Material provided section start

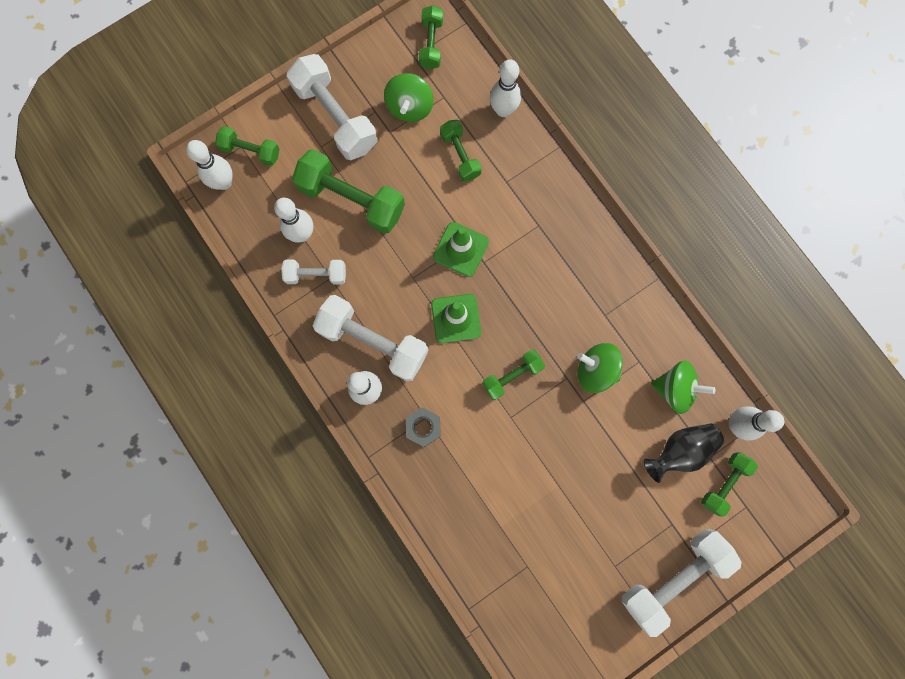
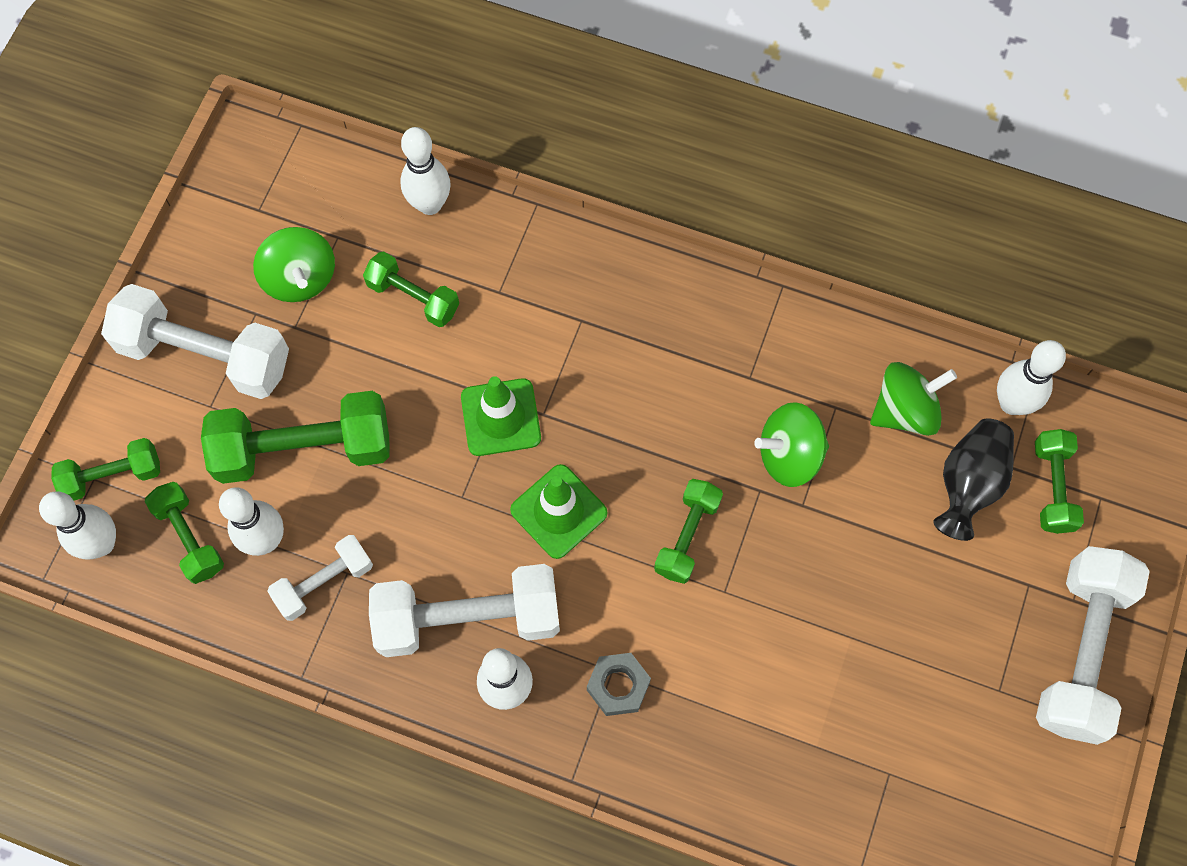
camera: 35 degrees left, 10 degrees down
(431, 44) = (272, 180): green dumbbell -> green dumbbell (189, 538)

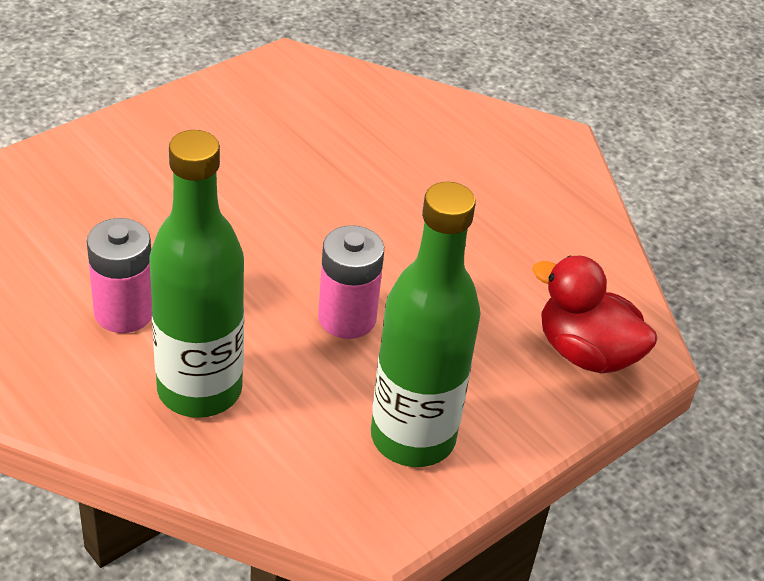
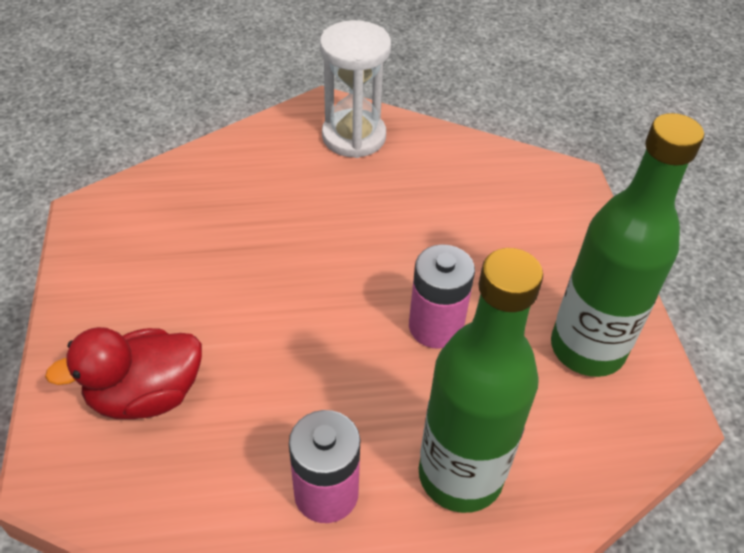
camera: 55 degrees left, 5 degrees up
(536, 174) = (354, 137): none -> white hourglass
(586, 352) = (552, 206): red duck -> red duck (146, 395)

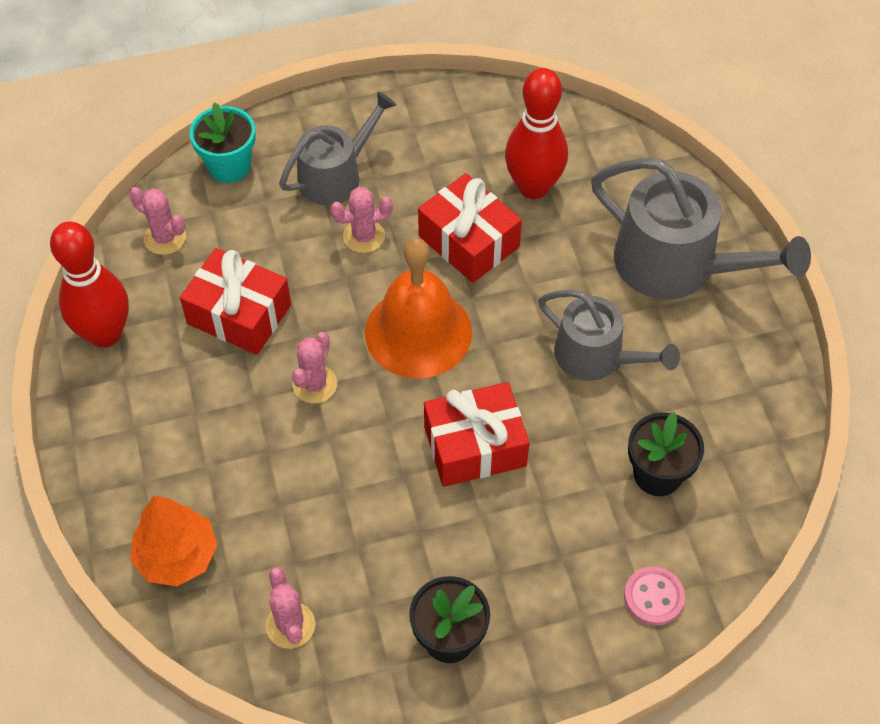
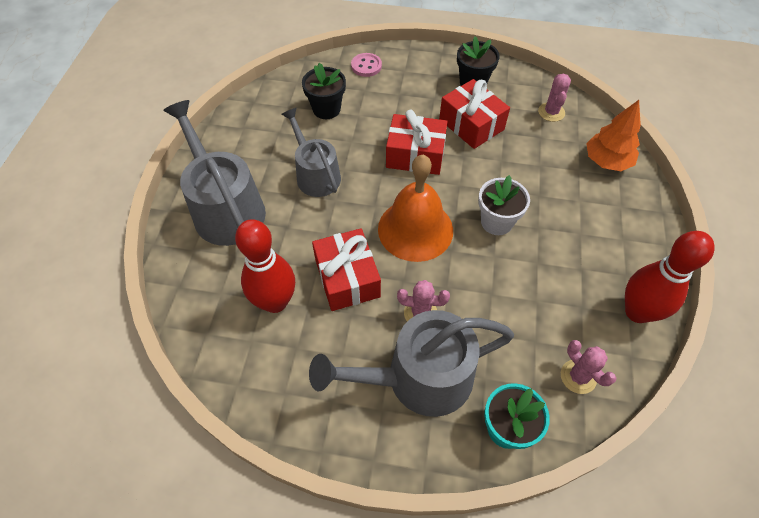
camera: 155 degrees left, 0 degrees up
(239, 314) = (534, 288): red gift -> red gift (471, 124)
(315, 384) = (496, 222): pink cactus -> white flower pot
(335, 175) = (419, 378): grey watering can -> grey watering can, size x1.54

Material provided section end

What the task asks
Could you set down, exactly as written, every line from the one with "camera: 55 degrees left, 5 degrees up" to the end of the data, both ends included? Leave out the pictures.

Solution
camera: 55 degrees left, 5 degrees up
(536, 174) = (354, 137): none -> white hourglass
(586, 352) = (552, 206): red duck -> red duck (146, 395)

camera: 155 degrees left, 0 degrees up
(239, 314) = (534, 288): red gift -> red gift (471, 124)
(315, 384) = (496, 222): pink cactus -> white flower pot
(335, 175) = (419, 378): grey watering can -> grey watering can, size x1.54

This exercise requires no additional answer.